When copying the entries below, leave out every picture and keep the rest exact.
^^^^^^^^
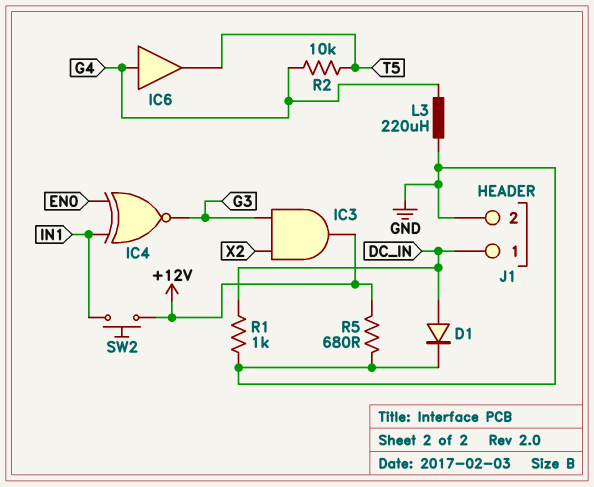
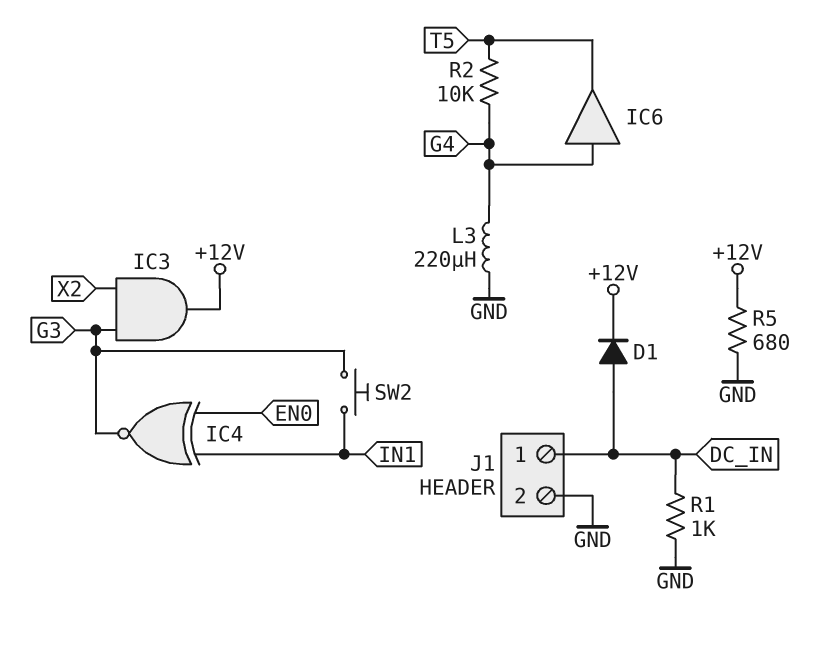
D1: diode (A DC_IN, K GND) -> diode (A DC_IN, K +12V)
SW2: button (+12V, IN1) -> button (G3, IN1)

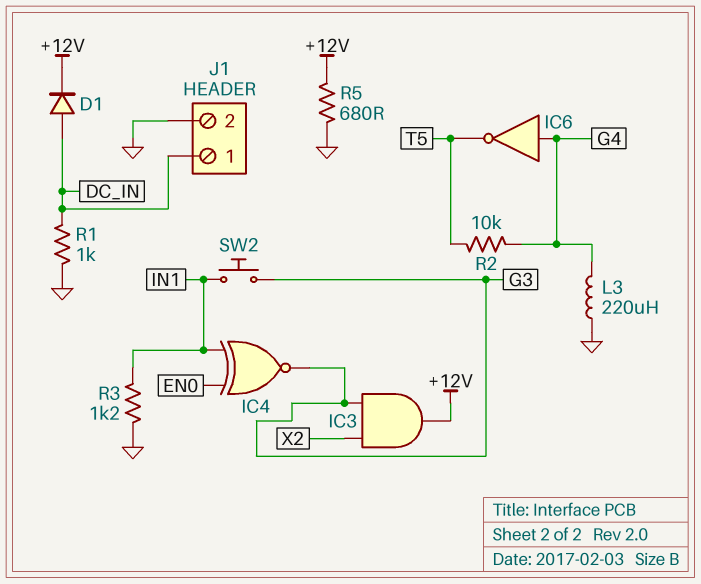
IC6: buffer (in G4, out T5) -> NOT (in G4, out T5)
R3: none -> 1.2k (GND, IN1)

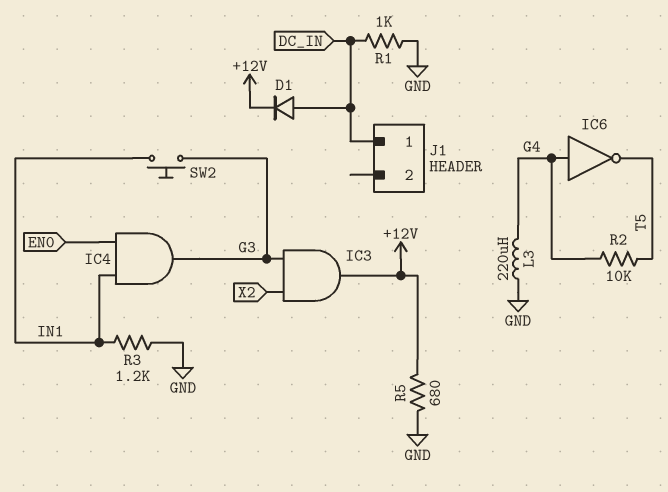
IC4: XNOR (in EN0, in IN1, out G3) -> AND (in EN0, in IN1, out G3)
J1 pin 2: GND -> none

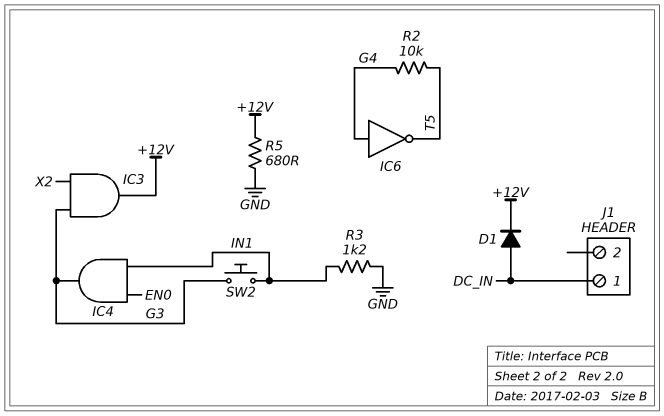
L3: 220uH (G4, GND) -> none
R1: 1k (DC_IN, GND) -> none

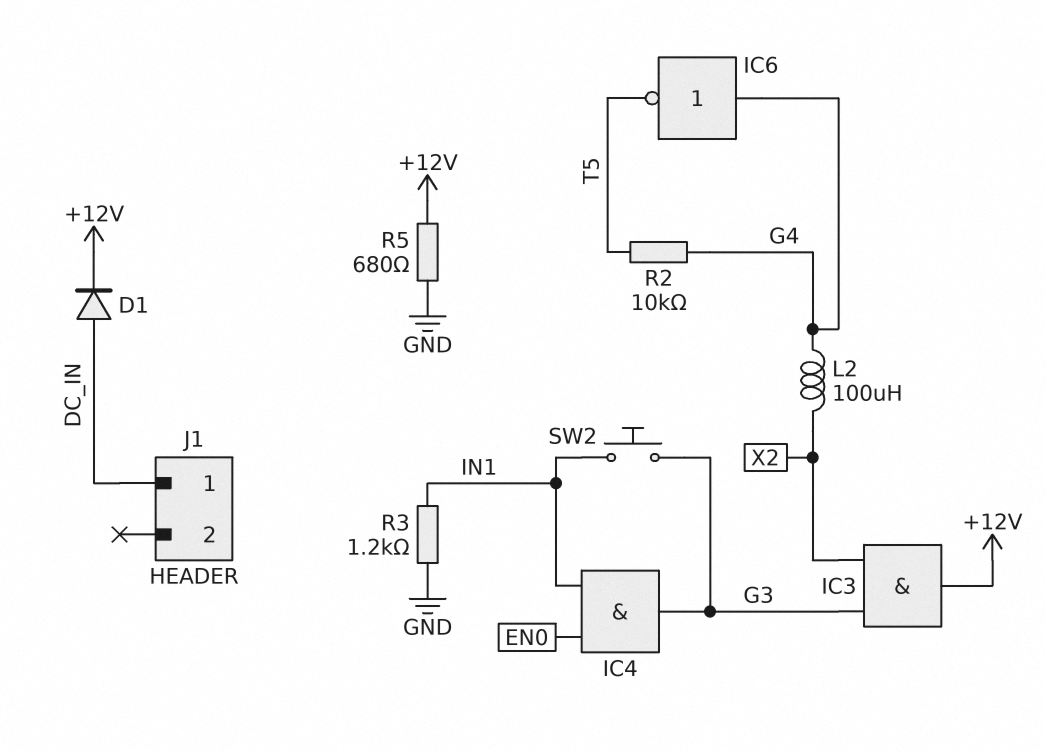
L2: none -> 100uH (G4, X2)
^^^^^^^^
Answer space:
D1: diode (A DC_IN, K GND) -> diode (A DC_IN, K +12V)
SW2: button (+12V, IN1) -> button (G3, IN1)

IC6: buffer (in G4, out T5) -> NOT (in G4, out T5)
R3: none -> 1.2k (GND, IN1)

IC4: XNOR (in EN0, in IN1, out G3) -> AND (in EN0, in IN1, out G3)
J1 pin 2: GND -> none

L3: 220uH (G4, GND) -> none
R1: 1k (DC_IN, GND) -> none

L2: none -> 100uH (G4, X2)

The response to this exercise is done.